## Aim of the exercise
Pictures aside, every line of the listing should be given again exactly.

BEGIN Exercise inputs

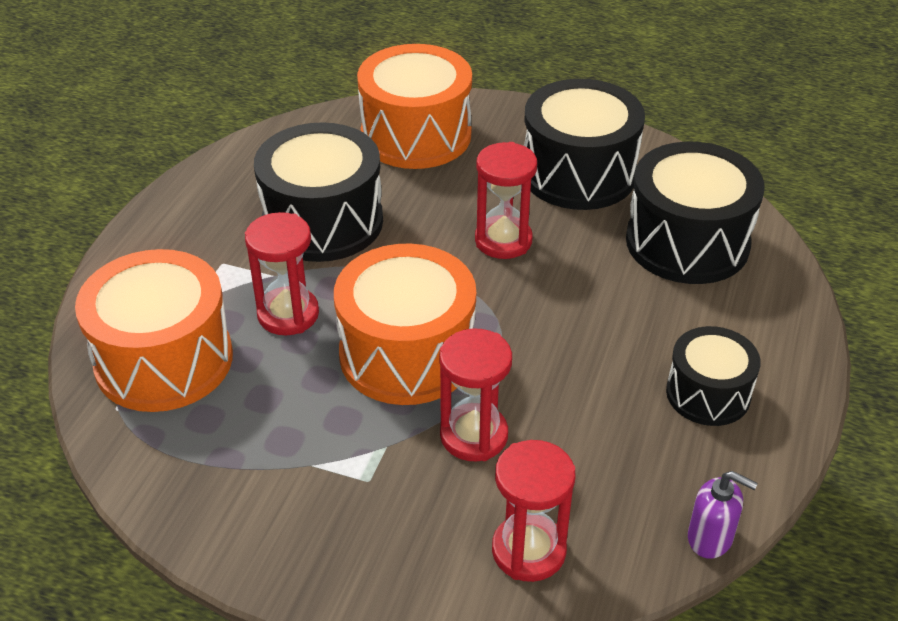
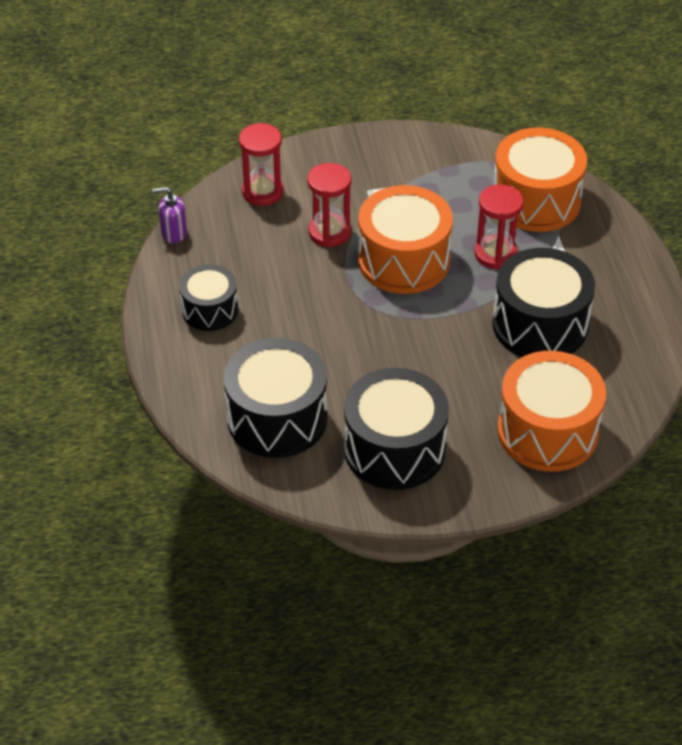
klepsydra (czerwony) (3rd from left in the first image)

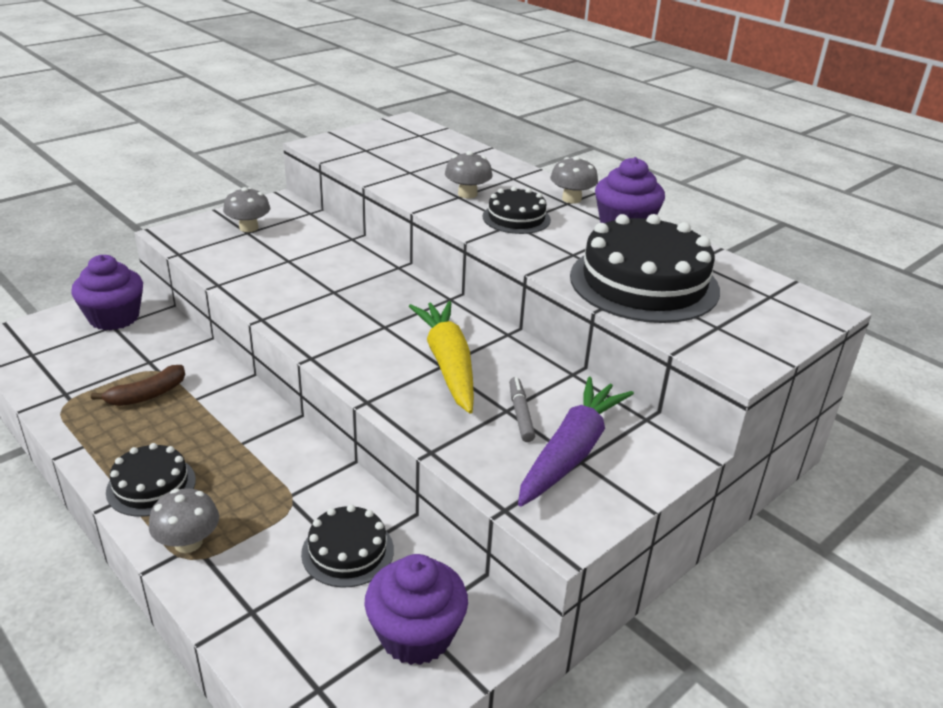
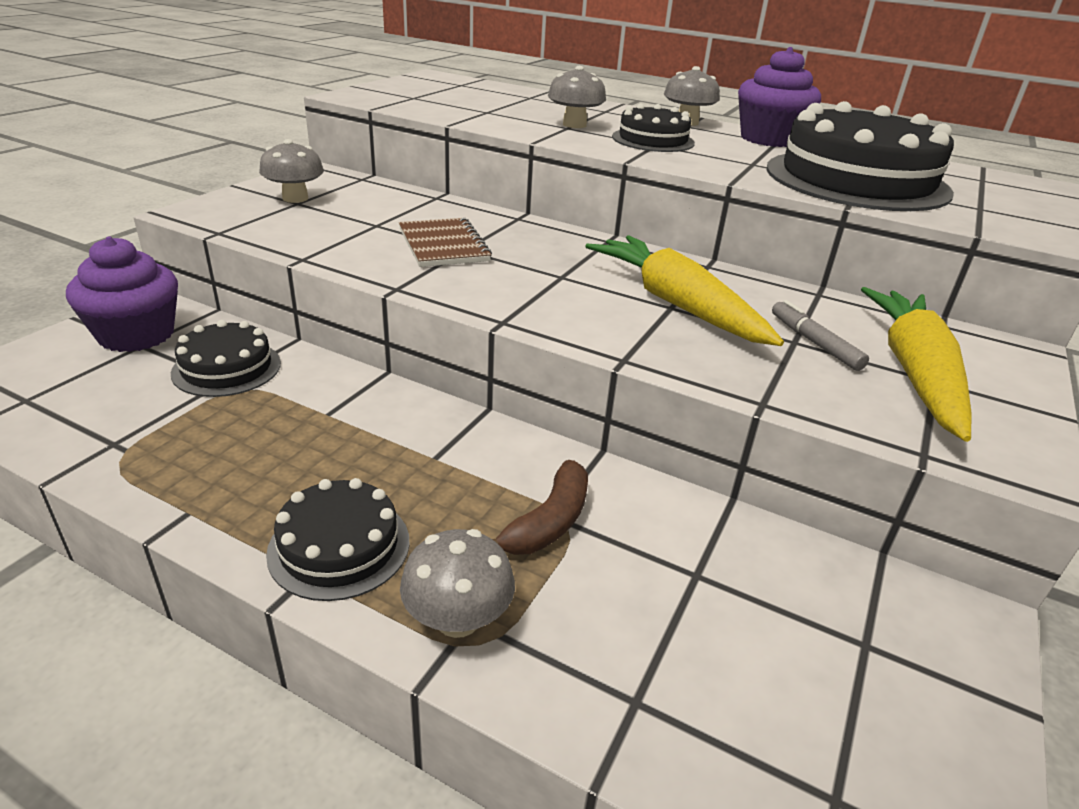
banan (brązowy)
marchewka (żółty) (2nd from left)
tort (czarny) (1st from left)
muffinka (fioletowy) (2nd from left in the first image)
zeszyt (brązowy)

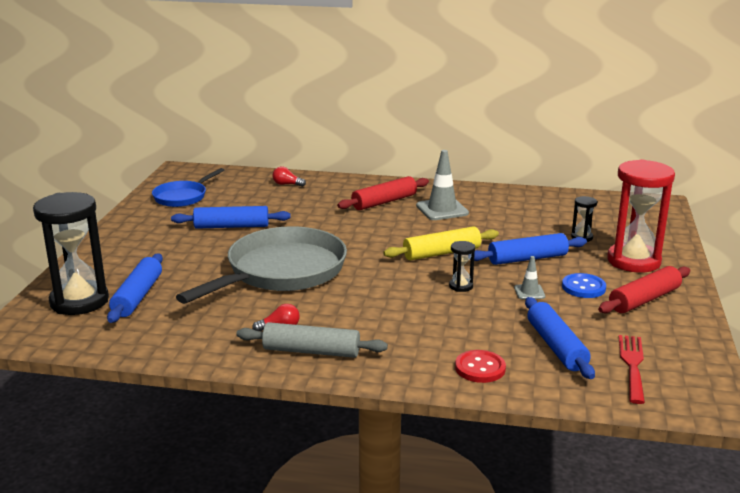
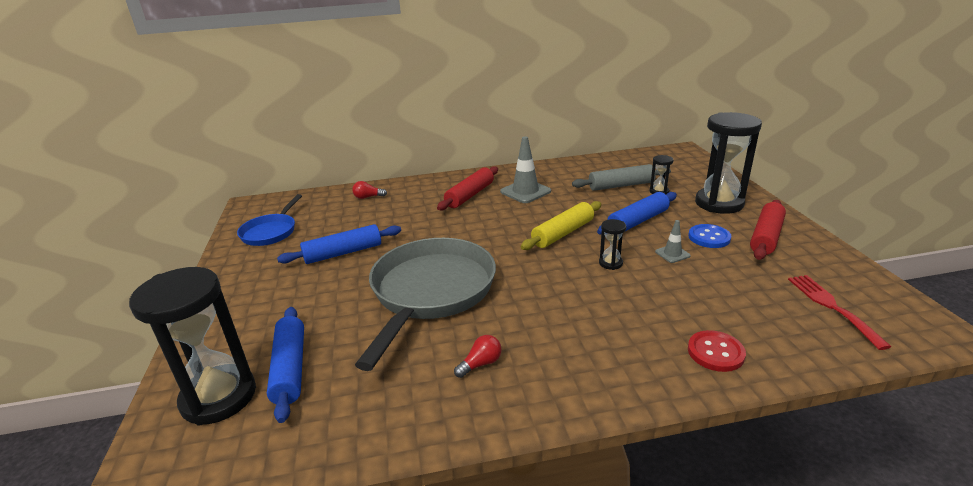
klepsydra (czarny) (4th from left)
wałek do ciasta (niebieski) (4th from left in the first image)
wałek do ciasta (szary)

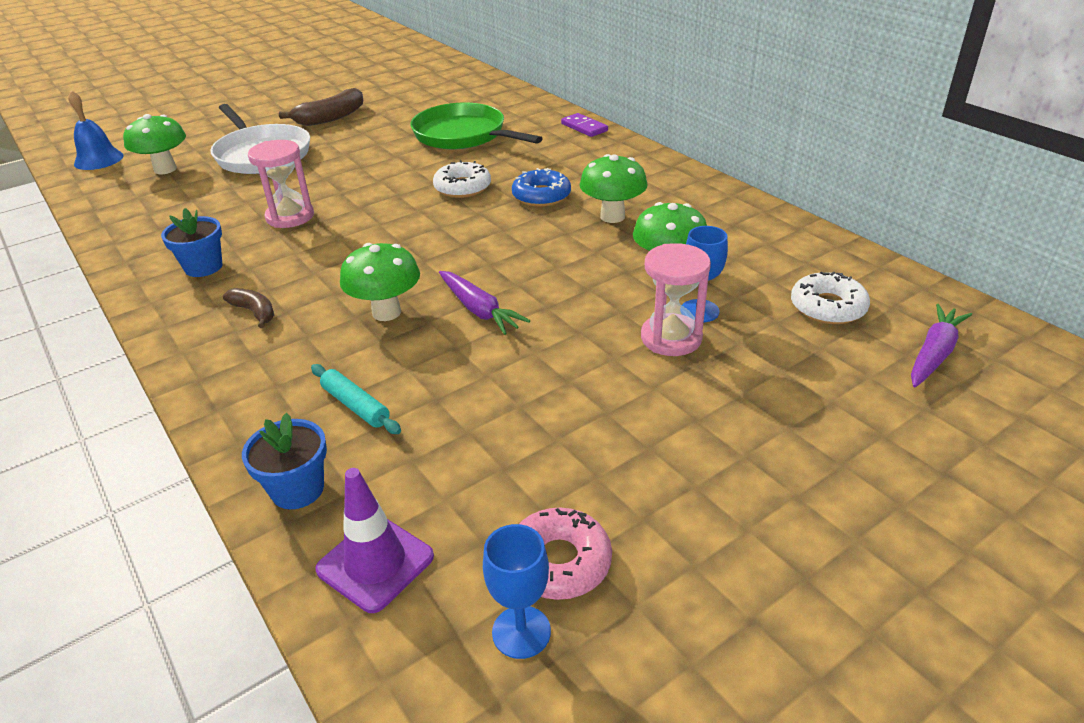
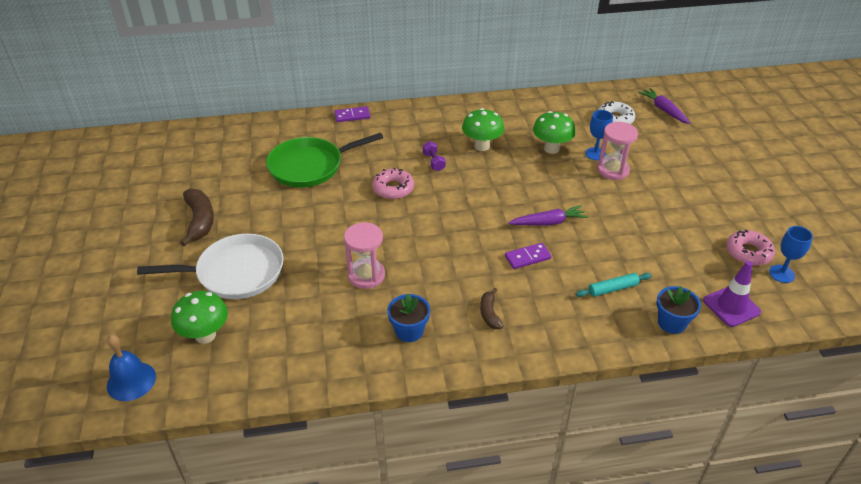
donut (różowy) (1st from left)
hantel (fioletowy)
kostka domina (fioletowy) (2nd from left)
banan (brązowy) (2nd from left)

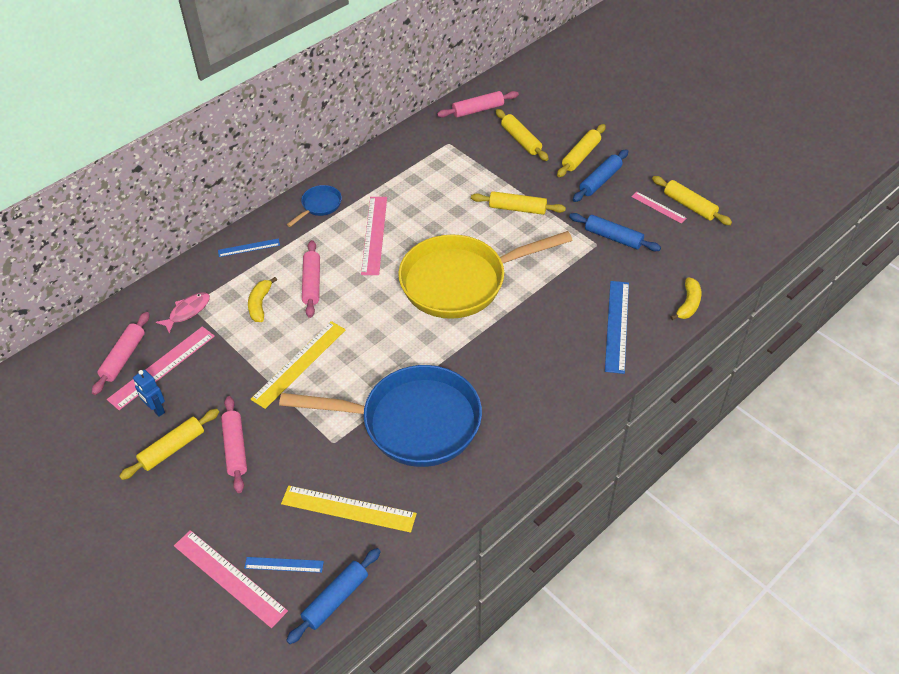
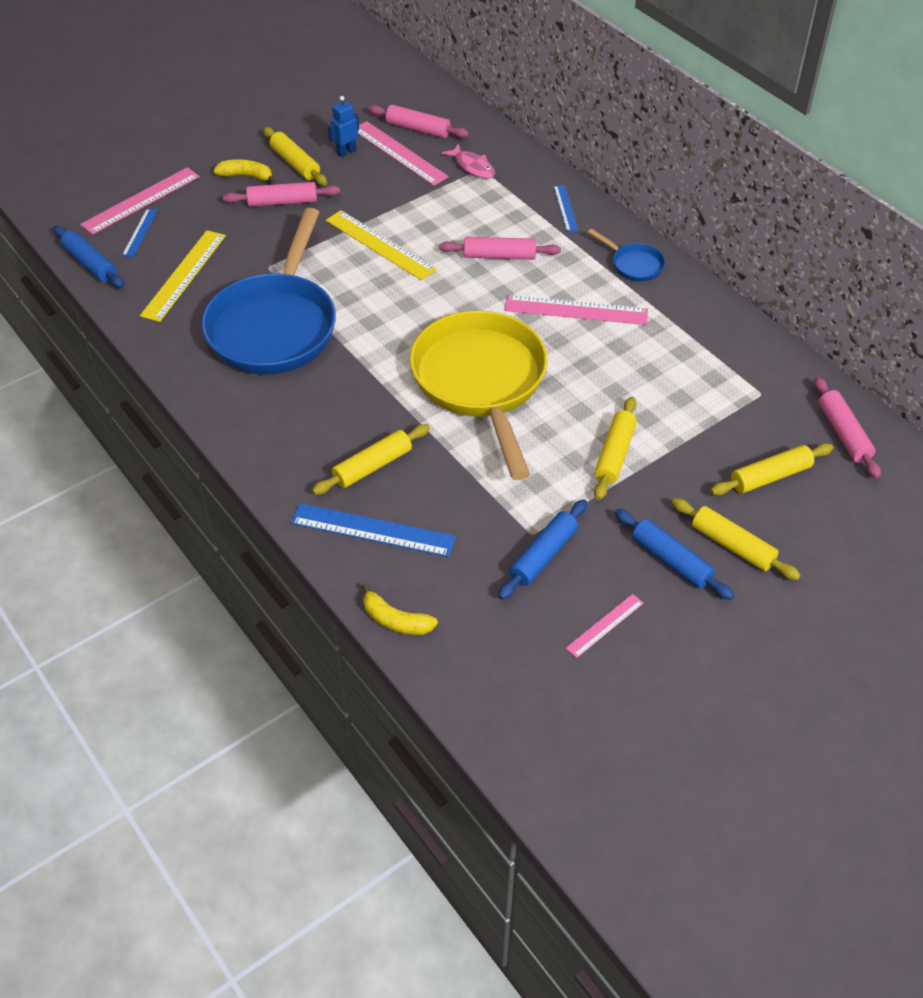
wałek do ciasta (żółty) (2nd from left)
banan (żółty) (1st from left)

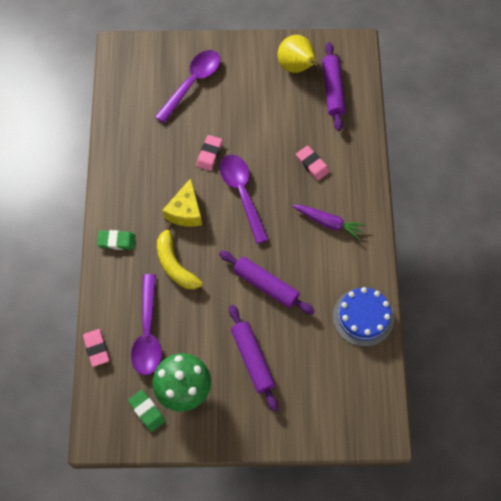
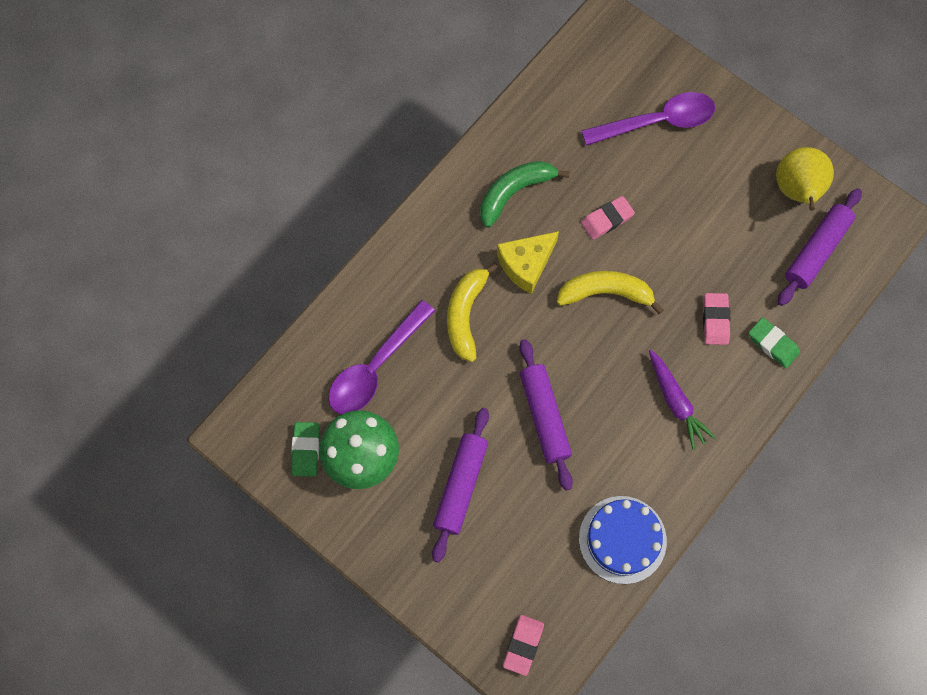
banan (żółty) (2nd from left)
gumka do mazania (zielony) (2nd from left)
gumka do mazania (różowy) (1st from left)
banan (zielony)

END Exercise inputs

## Your response
klepsydra (czerwony) (3rd from left in the first image)

banan (brązowy)
marchewka (żółty) (2nd from left)
tort (czarny) (1st from left)
muffinka (fioletowy) (2nd from left in the first image)
zeszyt (brązowy)

klepsydra (czarny) (4th from left)
wałek do ciasta (niebieski) (4th from left in the first image)
wałek do ciasta (szary)

donut (różowy) (1st from left)
hantel (fioletowy)
kostka domina (fioletowy) (2nd from left)
banan (brązowy) (2nd from left)

wałek do ciasta (żółty) (2nd from left)
banan (żółty) (1st from left)

banan (żółty) (2nd from left)
gumka do mazania (zielony) (2nd from left)
gumka do mazania (różowy) (1st from left)
banan (zielony)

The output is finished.